--- Input data ---

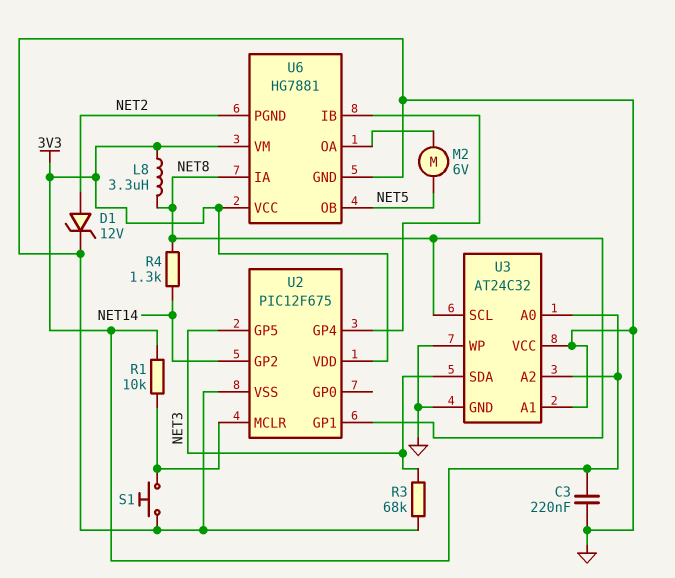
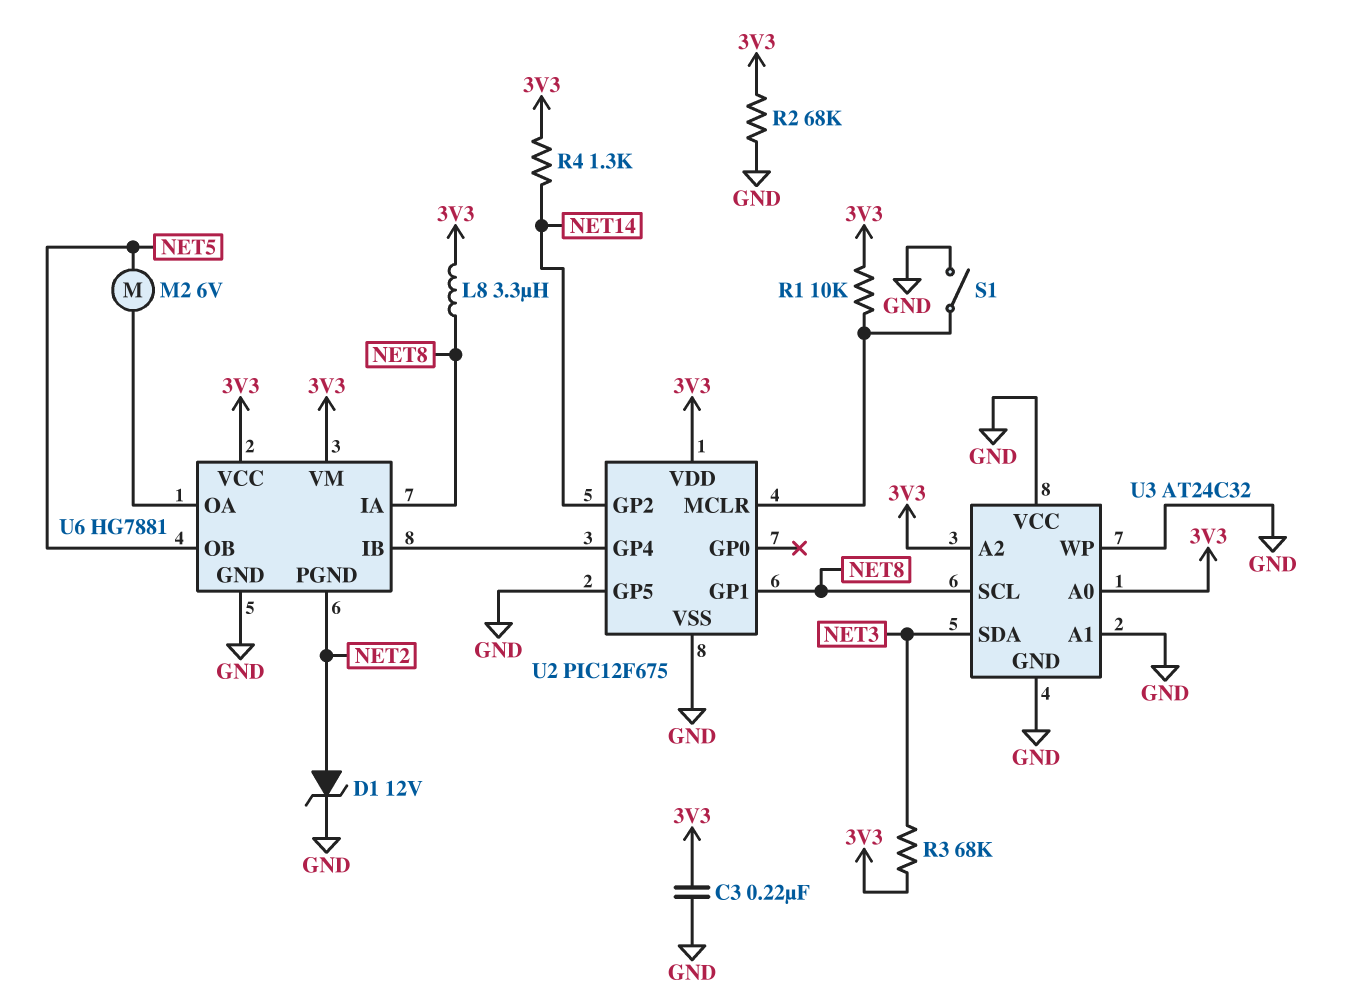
R2: none -> 68k (3V3, GND)
R3: 68k (GND, NET3) -> 68k (3V3, NET3)
R4: 1.3k (NET8, NET14) -> 1.3k (3V3, NET14)
S1: button (GND, U2/MCLR) -> switch (GND, U2/MCLR)
U2 pin GP5: NET3 -> GND

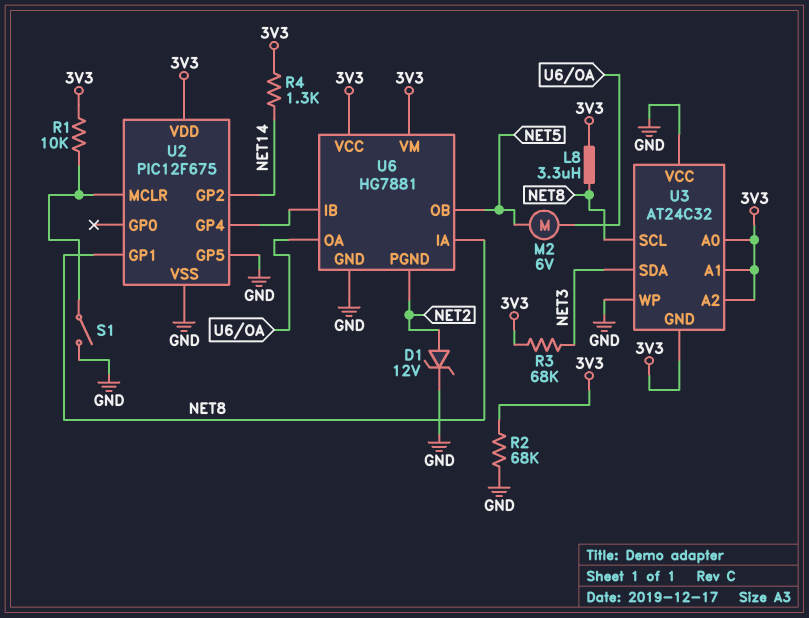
C3: 220nF (3V3, GND) -> none
U3 pin A1: GND -> 3V3
U3 pin GND: GND -> 3V3

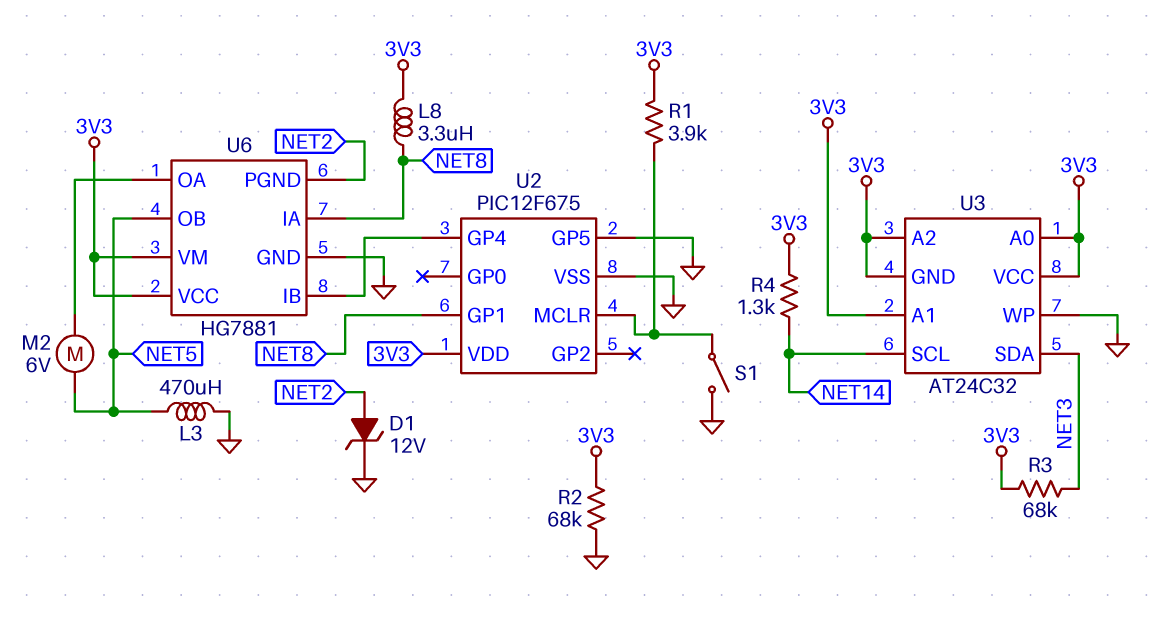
L3: none -> 470uH (GND, NET5)
R1: 10k (3V3, U2/MCLR) -> 3.9k (3V3, U2/MCLR)
U2 pin GP2: NET14 -> none
U3 pin SCL: NET8 -> NET14
U3 pin VCC: GND -> 3V3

---

Your instructions
Return each line of the material exactly as written; exclude the pictures.

Solution for this task
R2: none -> 68k (3V3, GND)
R3: 68k (GND, NET3) -> 68k (3V3, NET3)
R4: 1.3k (NET8, NET14) -> 1.3k (3V3, NET14)
S1: button (GND, U2/MCLR) -> switch (GND, U2/MCLR)
U2 pin GP5: NET3 -> GND

C3: 220nF (3V3, GND) -> none
U3 pin A1: GND -> 3V3
U3 pin GND: GND -> 3V3

L3: none -> 470uH (GND, NET5)
R1: 10k (3V3, U2/MCLR) -> 3.9k (3V3, U2/MCLR)
U2 pin GP2: NET14 -> none
U3 pin SCL: NET8 -> NET14
U3 pin VCC: GND -> 3V3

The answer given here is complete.